Problem to work on. When you reach the line with "camera: 40 degrees left, 5 degrees down" in the listing below, transcribe it and each line after it up to and including the line with "camera: 125 degrees left, 5 degrees up", exactly and with nothing else.

Extracted information.
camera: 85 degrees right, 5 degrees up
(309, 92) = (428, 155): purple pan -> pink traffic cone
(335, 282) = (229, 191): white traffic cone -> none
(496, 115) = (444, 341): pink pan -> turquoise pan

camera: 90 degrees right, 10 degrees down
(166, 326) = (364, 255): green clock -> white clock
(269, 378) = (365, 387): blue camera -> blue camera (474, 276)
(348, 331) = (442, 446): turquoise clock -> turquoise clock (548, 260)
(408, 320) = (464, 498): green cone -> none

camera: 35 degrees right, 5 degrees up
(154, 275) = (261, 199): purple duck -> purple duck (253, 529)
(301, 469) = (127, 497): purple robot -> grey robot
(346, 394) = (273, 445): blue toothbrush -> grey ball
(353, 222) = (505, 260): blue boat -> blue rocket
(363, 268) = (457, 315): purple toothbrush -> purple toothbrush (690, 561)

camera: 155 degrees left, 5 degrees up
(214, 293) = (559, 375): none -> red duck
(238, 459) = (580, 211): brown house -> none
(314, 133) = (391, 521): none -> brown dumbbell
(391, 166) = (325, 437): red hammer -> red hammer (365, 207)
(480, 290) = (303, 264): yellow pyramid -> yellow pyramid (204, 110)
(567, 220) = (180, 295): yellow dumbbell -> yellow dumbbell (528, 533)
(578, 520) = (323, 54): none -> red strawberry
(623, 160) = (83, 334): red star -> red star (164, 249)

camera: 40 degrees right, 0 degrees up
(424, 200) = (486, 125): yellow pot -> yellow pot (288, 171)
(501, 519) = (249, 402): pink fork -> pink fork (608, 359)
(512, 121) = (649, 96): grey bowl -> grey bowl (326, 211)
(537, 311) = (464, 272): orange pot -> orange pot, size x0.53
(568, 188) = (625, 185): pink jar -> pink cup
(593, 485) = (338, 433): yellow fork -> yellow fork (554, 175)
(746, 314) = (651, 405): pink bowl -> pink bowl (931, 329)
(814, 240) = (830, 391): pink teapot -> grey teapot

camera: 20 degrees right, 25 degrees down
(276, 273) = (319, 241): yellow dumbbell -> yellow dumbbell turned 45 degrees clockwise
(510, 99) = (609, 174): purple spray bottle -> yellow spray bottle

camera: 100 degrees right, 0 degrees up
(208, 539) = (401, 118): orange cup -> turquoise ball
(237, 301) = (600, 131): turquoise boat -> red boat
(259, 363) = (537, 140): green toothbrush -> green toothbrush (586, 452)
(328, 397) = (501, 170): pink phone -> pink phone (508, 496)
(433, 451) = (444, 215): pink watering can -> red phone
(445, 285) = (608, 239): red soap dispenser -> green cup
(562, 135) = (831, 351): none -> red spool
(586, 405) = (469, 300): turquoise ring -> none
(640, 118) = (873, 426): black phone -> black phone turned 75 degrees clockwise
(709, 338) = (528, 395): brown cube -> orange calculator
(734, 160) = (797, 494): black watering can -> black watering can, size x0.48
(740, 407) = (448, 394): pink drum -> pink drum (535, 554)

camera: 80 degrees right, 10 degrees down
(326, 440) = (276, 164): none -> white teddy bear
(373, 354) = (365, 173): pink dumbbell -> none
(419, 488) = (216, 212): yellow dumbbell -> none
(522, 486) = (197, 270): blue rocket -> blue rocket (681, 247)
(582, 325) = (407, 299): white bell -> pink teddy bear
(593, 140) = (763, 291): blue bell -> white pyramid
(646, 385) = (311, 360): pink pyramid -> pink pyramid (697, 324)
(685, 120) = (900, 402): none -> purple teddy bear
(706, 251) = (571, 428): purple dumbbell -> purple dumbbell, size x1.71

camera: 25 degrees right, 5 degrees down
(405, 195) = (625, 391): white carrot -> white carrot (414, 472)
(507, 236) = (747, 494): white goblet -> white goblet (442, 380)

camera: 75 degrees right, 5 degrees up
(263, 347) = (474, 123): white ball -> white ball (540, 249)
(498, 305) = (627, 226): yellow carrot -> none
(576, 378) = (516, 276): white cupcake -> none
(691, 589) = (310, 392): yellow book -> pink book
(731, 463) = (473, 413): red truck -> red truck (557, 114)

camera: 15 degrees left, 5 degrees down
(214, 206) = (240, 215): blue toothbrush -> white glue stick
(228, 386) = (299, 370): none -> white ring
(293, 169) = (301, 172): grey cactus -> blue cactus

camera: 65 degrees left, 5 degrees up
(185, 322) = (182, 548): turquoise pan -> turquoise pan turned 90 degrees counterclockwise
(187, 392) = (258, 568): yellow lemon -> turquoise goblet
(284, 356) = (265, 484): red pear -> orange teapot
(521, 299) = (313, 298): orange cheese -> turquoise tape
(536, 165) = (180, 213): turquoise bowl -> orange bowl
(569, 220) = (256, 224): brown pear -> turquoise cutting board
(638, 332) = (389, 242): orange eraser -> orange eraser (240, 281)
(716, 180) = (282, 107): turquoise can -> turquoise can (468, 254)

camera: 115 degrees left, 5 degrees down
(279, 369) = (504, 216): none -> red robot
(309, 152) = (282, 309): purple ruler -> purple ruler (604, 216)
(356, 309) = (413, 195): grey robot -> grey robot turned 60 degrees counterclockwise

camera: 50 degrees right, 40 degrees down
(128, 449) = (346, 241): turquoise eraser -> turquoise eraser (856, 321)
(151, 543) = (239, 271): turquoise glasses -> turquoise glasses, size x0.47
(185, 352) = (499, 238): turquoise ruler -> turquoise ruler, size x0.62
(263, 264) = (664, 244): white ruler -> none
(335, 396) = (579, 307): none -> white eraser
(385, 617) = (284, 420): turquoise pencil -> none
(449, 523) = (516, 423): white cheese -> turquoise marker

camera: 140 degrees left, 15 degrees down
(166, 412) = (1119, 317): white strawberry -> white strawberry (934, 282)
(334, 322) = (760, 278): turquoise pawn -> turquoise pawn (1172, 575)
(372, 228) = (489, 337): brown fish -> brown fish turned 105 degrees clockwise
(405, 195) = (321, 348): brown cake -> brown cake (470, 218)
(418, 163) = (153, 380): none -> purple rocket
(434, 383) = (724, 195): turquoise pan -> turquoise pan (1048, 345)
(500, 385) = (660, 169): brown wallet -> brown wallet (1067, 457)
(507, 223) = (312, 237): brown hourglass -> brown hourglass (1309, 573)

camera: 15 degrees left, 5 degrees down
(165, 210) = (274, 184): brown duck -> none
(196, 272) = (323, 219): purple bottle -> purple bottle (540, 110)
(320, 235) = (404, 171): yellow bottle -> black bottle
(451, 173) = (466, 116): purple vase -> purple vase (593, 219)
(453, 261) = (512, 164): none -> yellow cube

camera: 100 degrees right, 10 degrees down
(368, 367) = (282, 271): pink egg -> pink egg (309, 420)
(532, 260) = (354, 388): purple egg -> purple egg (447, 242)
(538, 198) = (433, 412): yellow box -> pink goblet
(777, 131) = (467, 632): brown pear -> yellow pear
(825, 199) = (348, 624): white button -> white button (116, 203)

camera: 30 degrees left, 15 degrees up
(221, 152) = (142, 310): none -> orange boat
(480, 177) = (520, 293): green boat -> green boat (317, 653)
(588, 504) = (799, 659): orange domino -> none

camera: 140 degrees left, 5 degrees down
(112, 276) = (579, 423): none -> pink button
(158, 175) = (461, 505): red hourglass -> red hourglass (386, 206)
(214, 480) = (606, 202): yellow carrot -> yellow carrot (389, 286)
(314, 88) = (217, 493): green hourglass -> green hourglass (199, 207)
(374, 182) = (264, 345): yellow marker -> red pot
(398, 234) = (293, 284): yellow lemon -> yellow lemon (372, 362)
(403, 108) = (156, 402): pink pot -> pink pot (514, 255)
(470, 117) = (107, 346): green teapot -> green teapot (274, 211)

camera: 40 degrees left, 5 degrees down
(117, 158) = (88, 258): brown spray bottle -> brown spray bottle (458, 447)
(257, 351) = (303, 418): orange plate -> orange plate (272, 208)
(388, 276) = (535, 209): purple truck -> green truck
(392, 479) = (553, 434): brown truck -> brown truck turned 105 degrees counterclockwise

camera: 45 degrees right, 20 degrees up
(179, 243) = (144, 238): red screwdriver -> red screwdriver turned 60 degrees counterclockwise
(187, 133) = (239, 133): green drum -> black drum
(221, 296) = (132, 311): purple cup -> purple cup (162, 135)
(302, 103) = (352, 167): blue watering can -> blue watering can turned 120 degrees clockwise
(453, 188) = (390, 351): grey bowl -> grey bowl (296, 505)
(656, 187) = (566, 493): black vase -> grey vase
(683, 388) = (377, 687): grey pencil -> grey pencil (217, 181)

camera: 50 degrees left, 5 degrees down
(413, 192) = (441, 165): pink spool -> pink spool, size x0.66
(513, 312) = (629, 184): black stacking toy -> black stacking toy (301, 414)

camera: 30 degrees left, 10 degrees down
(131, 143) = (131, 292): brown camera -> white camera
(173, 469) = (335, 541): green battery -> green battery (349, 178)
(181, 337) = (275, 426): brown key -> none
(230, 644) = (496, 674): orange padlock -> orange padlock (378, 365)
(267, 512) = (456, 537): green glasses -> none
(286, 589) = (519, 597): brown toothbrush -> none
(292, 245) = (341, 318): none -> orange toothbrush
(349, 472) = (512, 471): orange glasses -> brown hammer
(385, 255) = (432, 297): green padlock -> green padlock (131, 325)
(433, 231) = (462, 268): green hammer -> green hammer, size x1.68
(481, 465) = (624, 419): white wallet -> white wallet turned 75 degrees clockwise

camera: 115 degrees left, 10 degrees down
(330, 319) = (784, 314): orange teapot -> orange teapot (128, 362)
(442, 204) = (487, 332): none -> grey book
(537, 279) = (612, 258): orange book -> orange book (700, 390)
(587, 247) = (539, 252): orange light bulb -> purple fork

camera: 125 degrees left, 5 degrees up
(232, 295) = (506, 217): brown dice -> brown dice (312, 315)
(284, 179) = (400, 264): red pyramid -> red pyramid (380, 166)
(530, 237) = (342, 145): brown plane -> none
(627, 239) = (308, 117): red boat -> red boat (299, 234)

Exercise answer.
camera: 40 degrees left, 5 degrees down
(117, 158) = (88, 258): brown spray bottle -> brown spray bottle (458, 447)
(257, 351) = (303, 418): orange plate -> orange plate (272, 208)
(388, 276) = (535, 209): purple truck -> green truck
(392, 479) = (553, 434): brown truck -> brown truck turned 105 degrees counterclockwise

camera: 45 degrees right, 20 degrees up
(179, 243) = (144, 238): red screwdriver -> red screwdriver turned 60 degrees counterclockwise
(187, 133) = (239, 133): green drum -> black drum
(221, 296) = (132, 311): purple cup -> purple cup (162, 135)
(302, 103) = (352, 167): blue watering can -> blue watering can turned 120 degrees clockwise
(453, 188) = (390, 351): grey bowl -> grey bowl (296, 505)
(656, 187) = (566, 493): black vase -> grey vase
(683, 388) = (377, 687): grey pencil -> grey pencil (217, 181)

camera: 50 degrees left, 5 degrees down
(413, 192) = (441, 165): pink spool -> pink spool, size x0.66
(513, 312) = (629, 184): black stacking toy -> black stacking toy (301, 414)

camera: 30 degrees left, 10 degrees down
(131, 143) = (131, 292): brown camera -> white camera
(173, 469) = (335, 541): green battery -> green battery (349, 178)
(181, 337) = (275, 426): brown key -> none
(230, 644) = (496, 674): orange padlock -> orange padlock (378, 365)
(267, 512) = (456, 537): green glasses -> none
(286, 589) = (519, 597): brown toothbrush -> none
(292, 245) = (341, 318): none -> orange toothbrush
(349, 472) = (512, 471): orange glasses -> brown hammer
(385, 255) = (432, 297): green padlock -> green padlock (131, 325)
(433, 231) = (462, 268): green hammer -> green hammer, size x1.68
(481, 465) = (624, 419): white wallet -> white wallet turned 75 degrees clockwise

camera: 115 degrees left, 10 degrees down
(330, 319) = (784, 314): orange teapot -> orange teapot (128, 362)
(442, 204) = (487, 332): none -> grey book
(537, 279) = (612, 258): orange book -> orange book (700, 390)
(587, 247) = (539, 252): orange light bulb -> purple fork

camera: 125 degrees left, 5 degrees up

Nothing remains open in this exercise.